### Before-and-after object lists
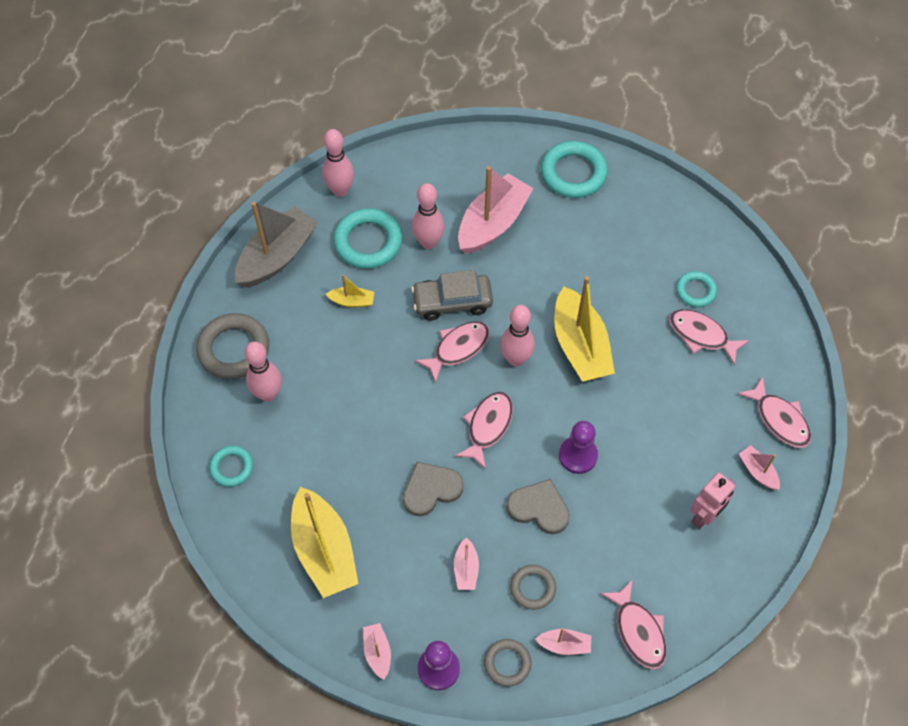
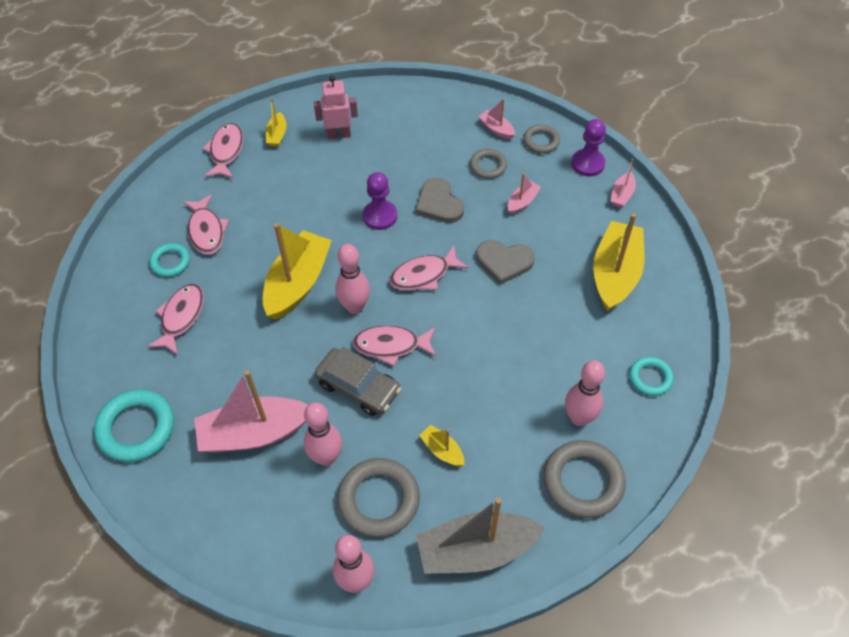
camera: 140 degrees left, 5 degrees down
(368, 242) = (379, 500): turquoise ring -> grey ring
(638, 631) = (444, 109): pink fish -> pink fish (181, 317)
(757, 471) = (277, 135): pink boat -> yellow boat

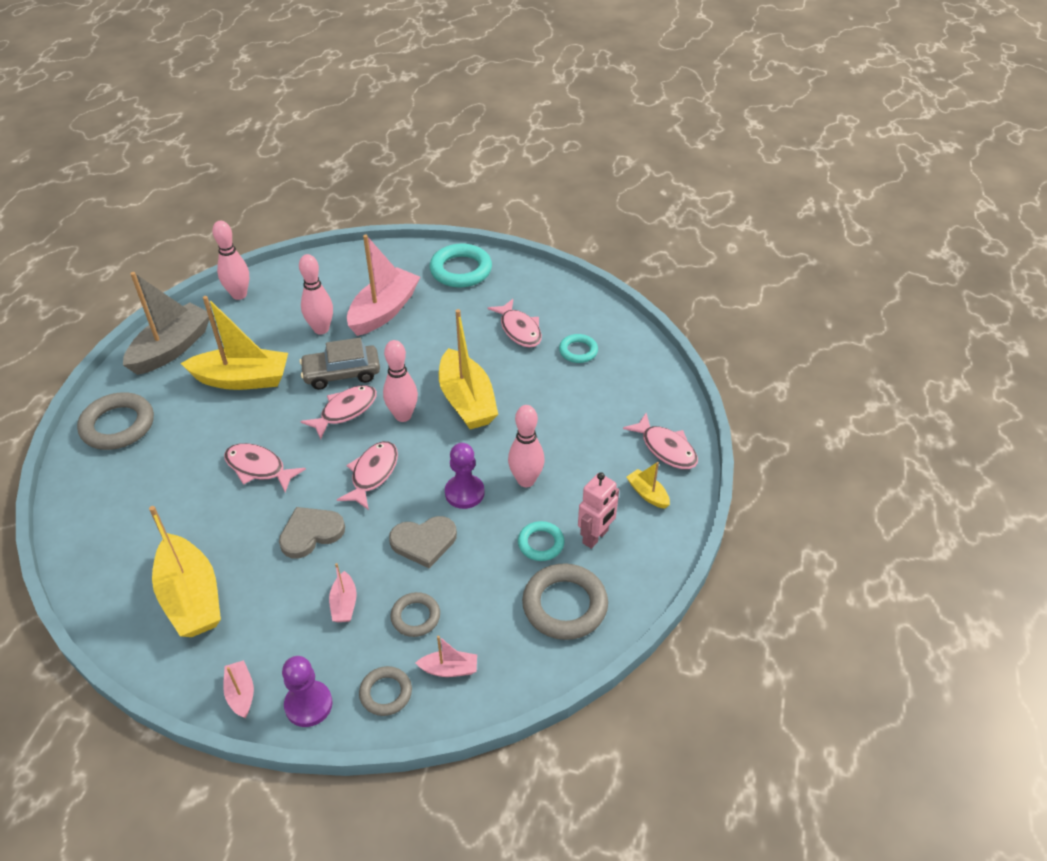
camera: 135 degrees right, 10 degrees down
(206, 231) = (585, 385): pink fish -> pink fish (258, 468)
(379, 500) = (262, 332): grey ring -> grey ring (564, 605)
(439, 204) = (424, 542): grey heart -> grey heart turned 150 degrees clockwise
(442, 450) = (242, 379): yellow boat -> yellow boat, size x2.17
(579, 418) = (148, 461): pink bowling pin -> pink bowling pin (526, 480)
(650, 378) = (101, 528): turquoise ring -> turquoise ring (541, 543)

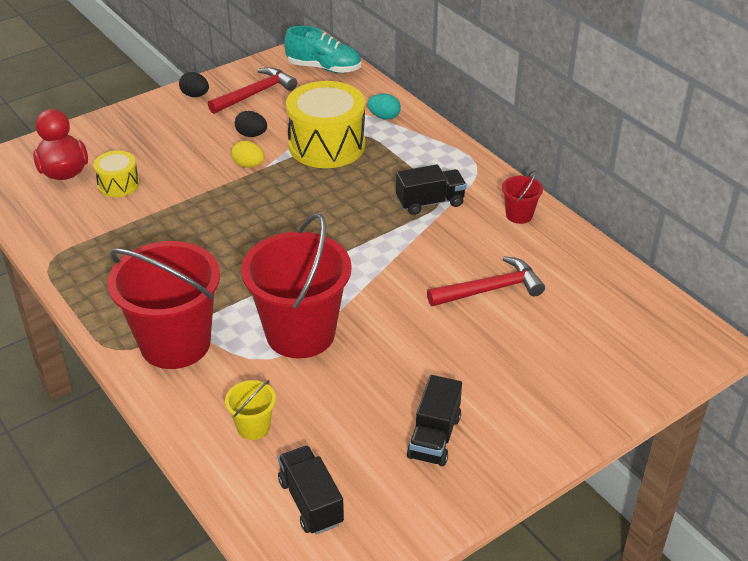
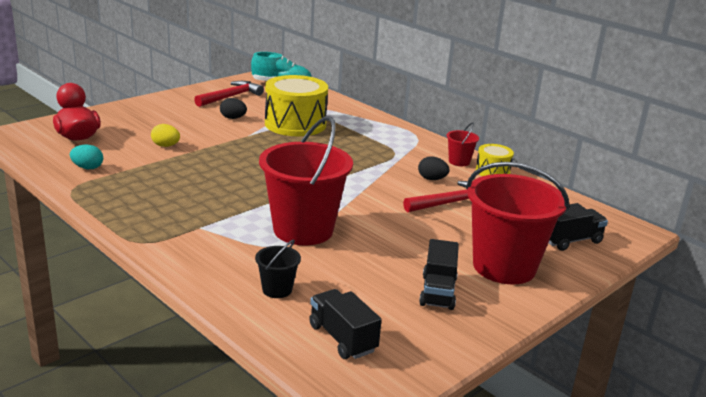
camera: 10 degrees left, 15 degrees down
(118, 184) = (126, 144): yellow drum -> yellow drum (492, 171)
(175, 343) = (194, 238): red bucket -> red bucket (504, 267)
(195, 95) = (182, 97): black egg -> black egg (432, 179)
(248, 165) = (234, 134): yellow egg -> yellow egg (165, 146)
(253, 427) = (277, 289): yellow bucket -> black bucket
(384, 117) = (336, 110): turquoise egg -> turquoise egg (87, 168)
(430, 202) = (387, 155): black truck -> black truck (570, 240)

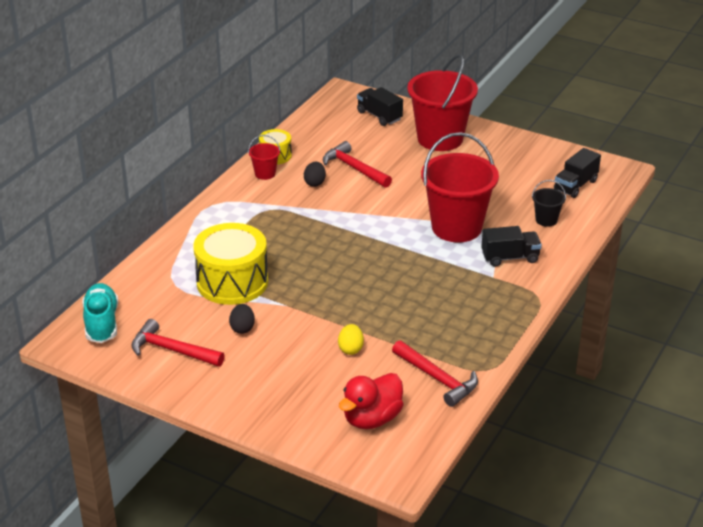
camera: 105 degrees left, 10 degrees up
(87, 168) = (438, 379): turquoise egg -> red hammer
(437, 292) = (494, 160): black truck -> black truck (510, 257)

### Brief
Set down only the lines running from the line with "(442, 450) = (242, 379): yellow" to the end of the entries, inclusive; omit every picture.

### Response box
(442, 450) = (242, 379): yellow boat -> yellow boat, size x2.17
(579, 418) = (148, 461): pink bowling pin -> pink bowling pin (526, 480)
(650, 378) = (101, 528): turquoise ring -> turquoise ring (541, 543)

camera: 10 degrees left, 15 degrees down
(118, 184) = (126, 144): yellow drum -> yellow drum (492, 171)
(175, 343) = (194, 238): red bucket -> red bucket (504, 267)
(195, 95) = (182, 97): black egg -> black egg (432, 179)
(248, 165) = (234, 134): yellow egg -> yellow egg (165, 146)
(253, 427) = (277, 289): yellow bucket -> black bucket
(384, 117) = (336, 110): turquoise egg -> turquoise egg (87, 168)
(430, 202) = (387, 155): black truck -> black truck (570, 240)

camera: 105 degrees left, 10 degrees up
(87, 168) = (438, 379): turquoise egg -> red hammer
(437, 292) = (494, 160): black truck -> black truck (510, 257)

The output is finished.